Problem to solve: Could you write out the records below exactly as they appear?

Input:
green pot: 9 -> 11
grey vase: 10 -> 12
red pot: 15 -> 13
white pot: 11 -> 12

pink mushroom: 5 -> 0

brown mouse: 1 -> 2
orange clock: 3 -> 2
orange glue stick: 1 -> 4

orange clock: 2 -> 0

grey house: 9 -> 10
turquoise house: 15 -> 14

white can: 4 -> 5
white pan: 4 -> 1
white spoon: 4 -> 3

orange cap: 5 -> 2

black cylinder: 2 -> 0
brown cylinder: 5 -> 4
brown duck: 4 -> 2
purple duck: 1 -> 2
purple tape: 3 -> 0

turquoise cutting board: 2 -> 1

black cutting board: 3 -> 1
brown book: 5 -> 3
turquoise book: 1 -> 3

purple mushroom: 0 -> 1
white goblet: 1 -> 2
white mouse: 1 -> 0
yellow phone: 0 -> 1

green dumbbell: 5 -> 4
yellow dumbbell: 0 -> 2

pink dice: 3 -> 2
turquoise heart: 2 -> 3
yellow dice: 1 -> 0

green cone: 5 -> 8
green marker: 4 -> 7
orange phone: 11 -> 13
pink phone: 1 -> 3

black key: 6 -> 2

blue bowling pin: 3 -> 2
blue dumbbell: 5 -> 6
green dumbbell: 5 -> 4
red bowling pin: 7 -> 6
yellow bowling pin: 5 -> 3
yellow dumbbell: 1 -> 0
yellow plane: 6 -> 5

Result for this exercise:
green pot: 9 -> 11
grey vase: 10 -> 12
red pot: 15 -> 13
white pot: 11 -> 12

pink mushroom: 5 -> 0

brown mouse: 1 -> 2
orange clock: 3 -> 2
orange glue stick: 1 -> 4

orange clock: 2 -> 0

grey house: 9 -> 10
turquoise house: 15 -> 14

white can: 4 -> 5
white pan: 4 -> 1
white spoon: 4 -> 3

orange cap: 5 -> 2

black cylinder: 2 -> 0
brown cylinder: 5 -> 4
brown duck: 4 -> 2
purple duck: 1 -> 2
purple tape: 3 -> 0

turquoise cutting board: 2 -> 1

black cutting board: 3 -> 1
brown book: 5 -> 3
turquoise book: 1 -> 3

purple mushroom: 0 -> 1
white goblet: 1 -> 2
white mouse: 1 -> 0
yellow phone: 0 -> 1

green dumbbell: 5 -> 4
yellow dumbbell: 0 -> 2

pink dice: 3 -> 2
turquoise heart: 2 -> 3
yellow dice: 1 -> 0

green cone: 5 -> 8
green marker: 4 -> 7
orange phone: 11 -> 13
pink phone: 1 -> 3

black key: 6 -> 2

blue bowling pin: 3 -> 2
blue dumbbell: 5 -> 6
green dumbbell: 5 -> 4
red bowling pin: 7 -> 6
yellow bowling pin: 5 -> 3
yellow dumbbell: 1 -> 0
yellow plane: 6 -> 5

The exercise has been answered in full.